━━━━━ DATASET SECTION

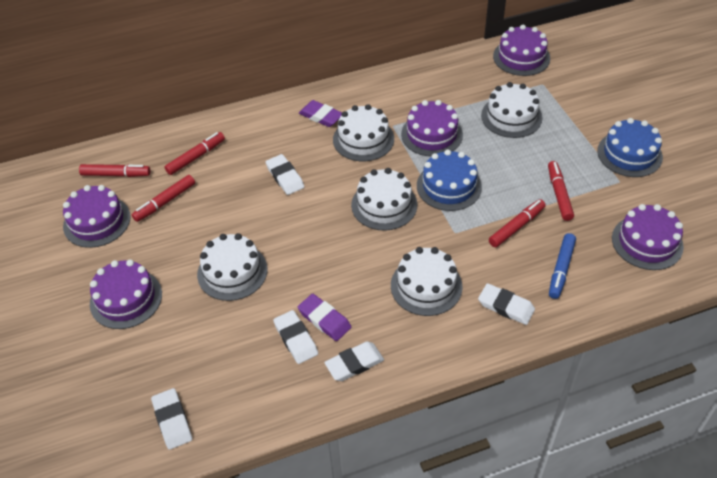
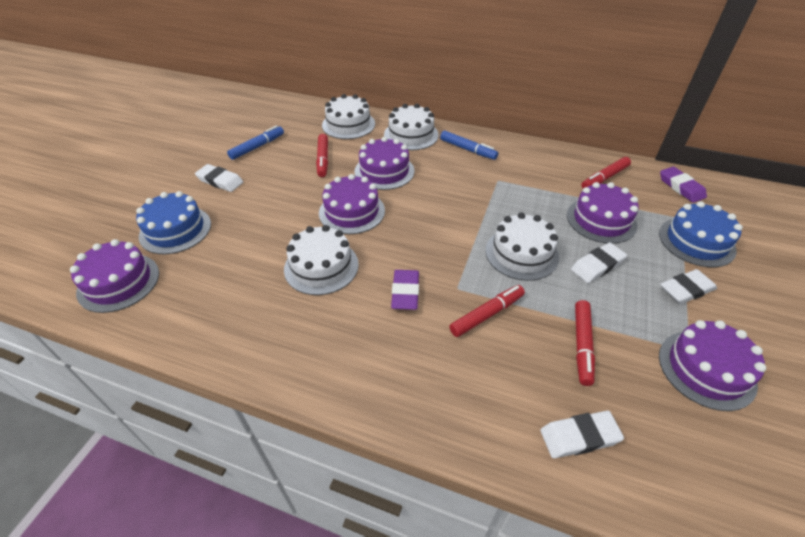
blue marker: 1 -> 2
red marker: 5 -> 4
white cake: 5 -> 4
white eraser: 5 -> 4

━━━━━━━━━━

EXERCISE> Send back the data above verbatim, leaving out its pictures.

PROBLEM SOLUTION>
blue marker: 1 -> 2
red marker: 5 -> 4
white cake: 5 -> 4
white eraser: 5 -> 4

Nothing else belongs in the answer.